Recorded data =
= = =
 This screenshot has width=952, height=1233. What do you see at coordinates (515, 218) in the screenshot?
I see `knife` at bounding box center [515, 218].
= = =
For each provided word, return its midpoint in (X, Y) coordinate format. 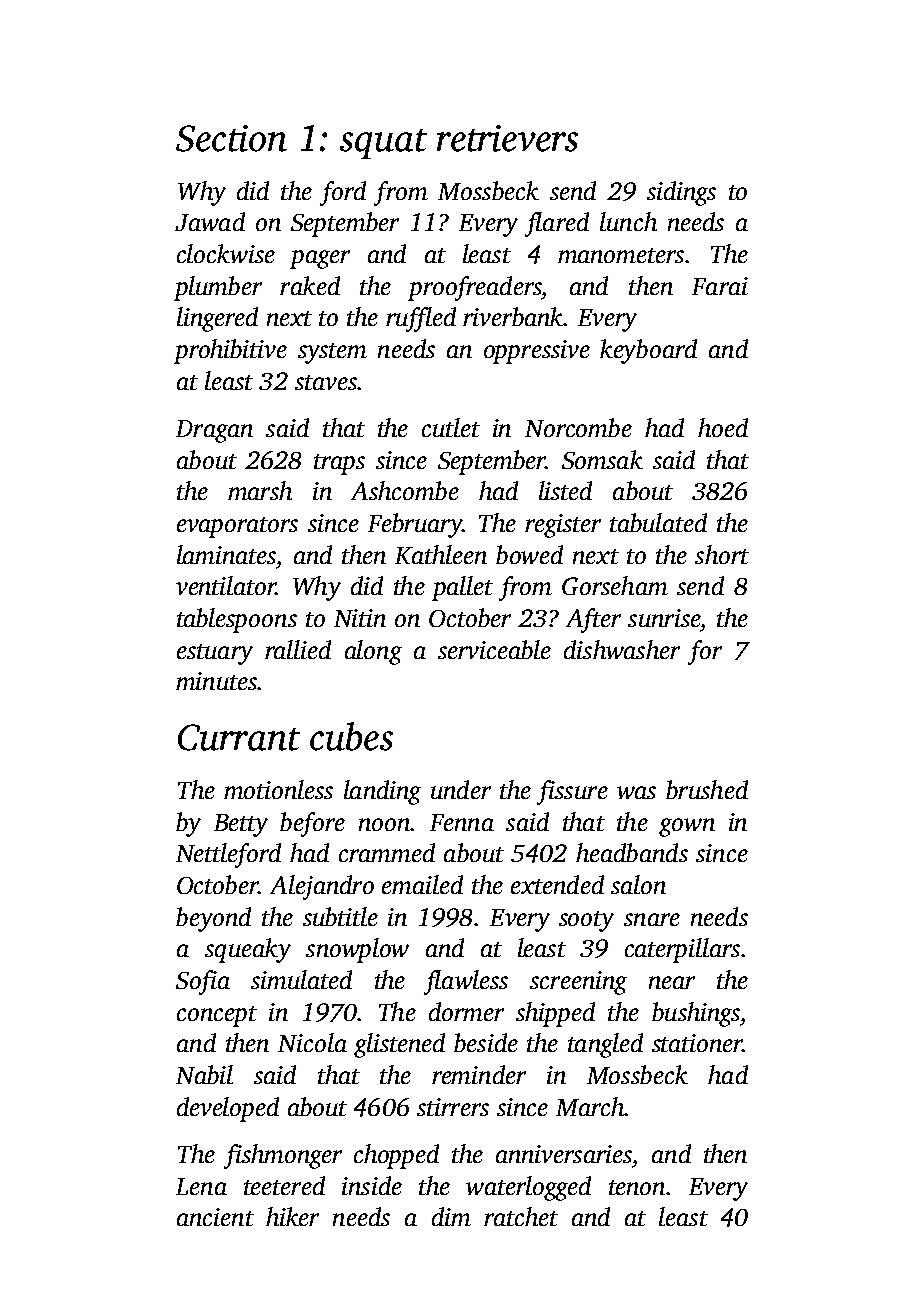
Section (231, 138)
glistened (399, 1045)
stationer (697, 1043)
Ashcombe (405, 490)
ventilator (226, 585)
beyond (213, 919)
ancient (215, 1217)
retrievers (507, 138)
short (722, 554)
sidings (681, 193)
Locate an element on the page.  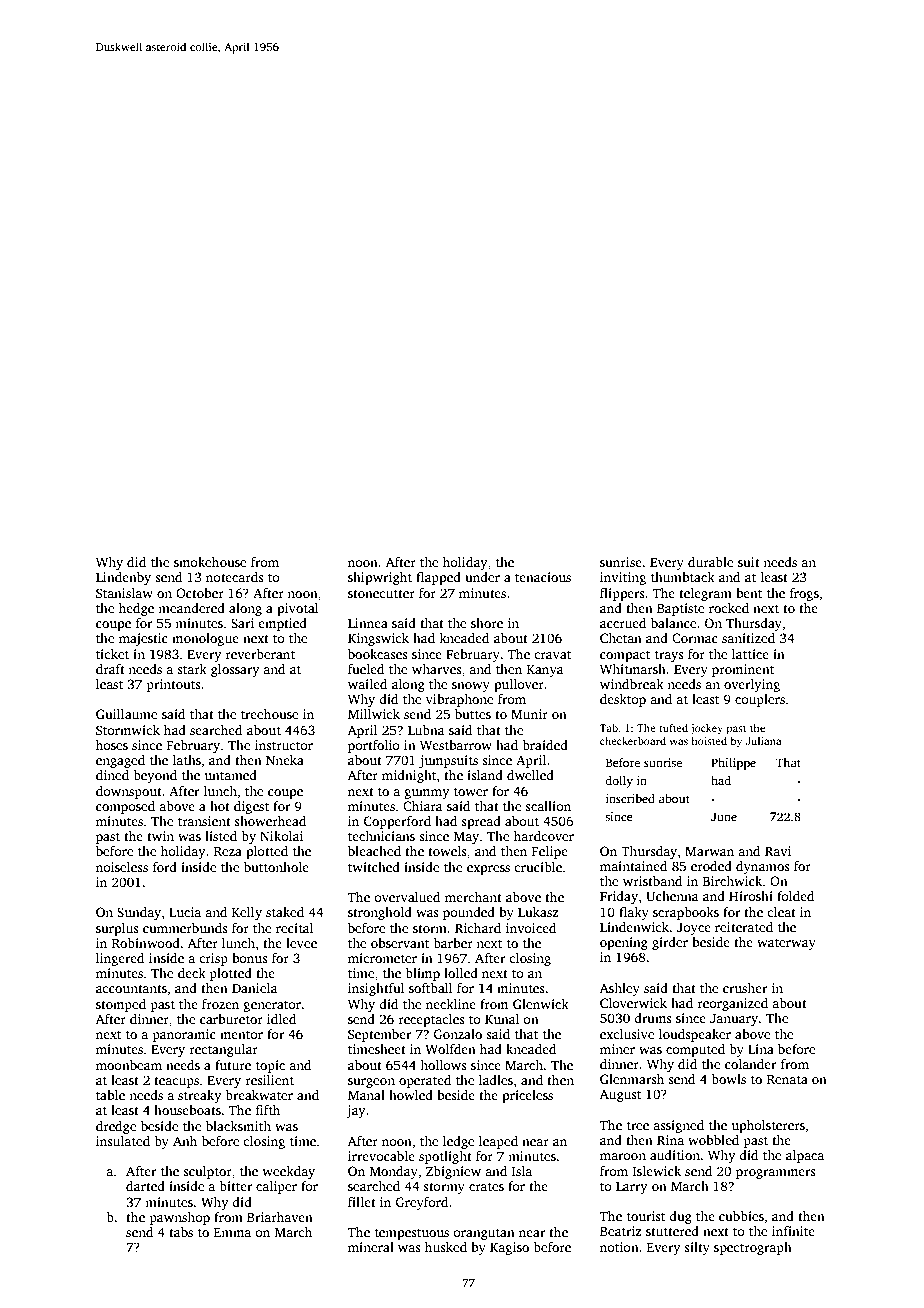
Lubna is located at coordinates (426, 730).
= = =
Task description = Copy out the part of the data that opens with the line containing "stationer (697, 1043)" and closes with the line containing "Lubna is located at coordinates (426, 730).", keeping both of those lines and leaving out the pictures.

Output for this exercise =
stationer (697, 1043)
Ashcombe (405, 490)
ventilator (226, 585)
beyond (213, 919)
ancient (215, 1217)
retrievers (507, 138)
short (722, 554)
sidings (681, 193)
Locate an element on the page.  
Lubna is located at coordinates (426, 730).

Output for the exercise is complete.